··· Provided material
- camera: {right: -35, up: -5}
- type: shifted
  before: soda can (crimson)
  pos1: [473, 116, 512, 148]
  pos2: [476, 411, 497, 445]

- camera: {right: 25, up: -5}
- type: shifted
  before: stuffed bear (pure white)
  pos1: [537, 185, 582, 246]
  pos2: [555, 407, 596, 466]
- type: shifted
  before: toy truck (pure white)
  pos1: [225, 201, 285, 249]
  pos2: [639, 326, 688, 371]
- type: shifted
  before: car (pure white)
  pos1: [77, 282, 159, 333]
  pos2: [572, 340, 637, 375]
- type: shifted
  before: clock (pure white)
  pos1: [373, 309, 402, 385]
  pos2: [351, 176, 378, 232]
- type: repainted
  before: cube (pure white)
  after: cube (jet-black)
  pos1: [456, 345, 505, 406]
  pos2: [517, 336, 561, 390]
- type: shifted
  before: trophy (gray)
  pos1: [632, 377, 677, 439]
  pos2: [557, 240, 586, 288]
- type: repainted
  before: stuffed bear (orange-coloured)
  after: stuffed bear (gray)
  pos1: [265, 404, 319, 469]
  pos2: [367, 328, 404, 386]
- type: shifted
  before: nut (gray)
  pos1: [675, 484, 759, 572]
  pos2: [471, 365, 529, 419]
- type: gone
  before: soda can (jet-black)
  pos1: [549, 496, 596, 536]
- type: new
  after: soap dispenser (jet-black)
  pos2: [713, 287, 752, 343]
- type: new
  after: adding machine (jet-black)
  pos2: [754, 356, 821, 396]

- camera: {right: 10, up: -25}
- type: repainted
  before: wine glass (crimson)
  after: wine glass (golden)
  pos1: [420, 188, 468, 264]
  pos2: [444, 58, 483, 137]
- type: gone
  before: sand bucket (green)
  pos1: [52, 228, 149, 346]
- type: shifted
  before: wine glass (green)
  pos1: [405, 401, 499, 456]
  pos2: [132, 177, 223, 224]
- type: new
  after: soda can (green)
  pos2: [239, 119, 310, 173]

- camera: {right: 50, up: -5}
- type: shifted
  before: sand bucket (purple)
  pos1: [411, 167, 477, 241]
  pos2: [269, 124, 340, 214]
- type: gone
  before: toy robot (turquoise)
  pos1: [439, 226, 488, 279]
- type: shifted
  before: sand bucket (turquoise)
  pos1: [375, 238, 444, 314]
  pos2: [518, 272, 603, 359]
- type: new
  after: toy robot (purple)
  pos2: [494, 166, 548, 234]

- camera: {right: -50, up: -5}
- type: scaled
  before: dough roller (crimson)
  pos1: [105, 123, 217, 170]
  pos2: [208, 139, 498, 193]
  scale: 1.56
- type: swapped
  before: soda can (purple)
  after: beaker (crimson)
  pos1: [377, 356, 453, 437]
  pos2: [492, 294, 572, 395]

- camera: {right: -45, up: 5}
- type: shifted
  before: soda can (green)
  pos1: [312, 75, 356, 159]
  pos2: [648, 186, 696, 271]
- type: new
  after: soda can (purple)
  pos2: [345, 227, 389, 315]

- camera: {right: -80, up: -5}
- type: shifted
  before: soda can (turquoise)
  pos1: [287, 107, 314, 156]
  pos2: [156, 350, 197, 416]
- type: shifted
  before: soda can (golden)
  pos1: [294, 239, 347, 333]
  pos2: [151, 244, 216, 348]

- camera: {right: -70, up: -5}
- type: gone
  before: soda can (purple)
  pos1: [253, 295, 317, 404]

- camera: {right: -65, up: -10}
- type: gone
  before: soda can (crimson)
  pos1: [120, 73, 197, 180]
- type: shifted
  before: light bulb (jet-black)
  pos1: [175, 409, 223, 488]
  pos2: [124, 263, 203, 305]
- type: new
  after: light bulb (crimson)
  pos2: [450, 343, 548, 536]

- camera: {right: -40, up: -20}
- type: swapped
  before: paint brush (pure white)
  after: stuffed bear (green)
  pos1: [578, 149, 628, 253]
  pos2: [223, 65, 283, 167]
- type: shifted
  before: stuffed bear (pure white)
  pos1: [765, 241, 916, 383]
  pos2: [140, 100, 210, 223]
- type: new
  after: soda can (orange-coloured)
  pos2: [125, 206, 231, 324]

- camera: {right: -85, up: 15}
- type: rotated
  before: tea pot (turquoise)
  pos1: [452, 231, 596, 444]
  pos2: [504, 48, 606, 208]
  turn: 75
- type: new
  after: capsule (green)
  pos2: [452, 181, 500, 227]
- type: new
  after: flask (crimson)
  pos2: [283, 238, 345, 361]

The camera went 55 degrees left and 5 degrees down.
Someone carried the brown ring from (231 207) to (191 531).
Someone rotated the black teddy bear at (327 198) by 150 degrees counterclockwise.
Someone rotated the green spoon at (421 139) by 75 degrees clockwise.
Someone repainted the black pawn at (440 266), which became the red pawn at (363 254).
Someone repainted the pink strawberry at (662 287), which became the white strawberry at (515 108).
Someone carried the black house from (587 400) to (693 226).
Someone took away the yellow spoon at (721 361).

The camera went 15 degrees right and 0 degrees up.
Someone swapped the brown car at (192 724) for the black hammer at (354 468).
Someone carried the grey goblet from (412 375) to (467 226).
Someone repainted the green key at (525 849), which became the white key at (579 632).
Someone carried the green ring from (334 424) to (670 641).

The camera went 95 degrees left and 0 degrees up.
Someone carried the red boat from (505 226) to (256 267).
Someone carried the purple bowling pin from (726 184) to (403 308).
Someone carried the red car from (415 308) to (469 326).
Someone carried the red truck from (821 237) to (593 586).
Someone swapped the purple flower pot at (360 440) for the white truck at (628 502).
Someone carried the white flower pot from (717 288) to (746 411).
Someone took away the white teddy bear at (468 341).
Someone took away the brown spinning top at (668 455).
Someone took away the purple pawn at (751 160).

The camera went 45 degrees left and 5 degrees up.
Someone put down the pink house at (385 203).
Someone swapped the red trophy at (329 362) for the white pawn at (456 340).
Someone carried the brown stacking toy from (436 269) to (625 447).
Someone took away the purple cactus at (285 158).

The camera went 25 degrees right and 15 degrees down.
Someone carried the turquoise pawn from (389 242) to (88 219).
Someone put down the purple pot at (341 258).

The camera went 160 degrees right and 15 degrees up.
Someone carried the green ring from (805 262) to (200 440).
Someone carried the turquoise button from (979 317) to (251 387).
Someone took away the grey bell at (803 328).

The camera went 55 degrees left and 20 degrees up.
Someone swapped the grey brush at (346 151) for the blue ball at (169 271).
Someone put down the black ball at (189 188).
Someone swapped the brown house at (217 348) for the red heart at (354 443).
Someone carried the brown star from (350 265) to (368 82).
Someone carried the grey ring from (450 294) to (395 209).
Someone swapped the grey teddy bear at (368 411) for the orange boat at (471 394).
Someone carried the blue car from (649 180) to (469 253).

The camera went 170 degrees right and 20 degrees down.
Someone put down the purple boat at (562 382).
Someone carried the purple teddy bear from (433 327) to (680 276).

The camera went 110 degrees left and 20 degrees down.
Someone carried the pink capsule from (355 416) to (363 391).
······
Task item: Only the lines from the one containing "Someone swapped the grey teddy" through the end of the listing should be copied, and they should be copied exactly.

Written answer:
Someone swapped the grey teddy bear at (368 411) for the orange boat at (471 394).
Someone carried the blue car from (649 180) to (469 253).

The camera went 170 degrees right and 20 degrees down.
Someone put down the purple boat at (562 382).
Someone carried the purple teddy bear from (433 327) to (680 276).

The camera went 110 degrees left and 20 degrees down.
Someone carried the pink capsule from (355 416) to (363 391).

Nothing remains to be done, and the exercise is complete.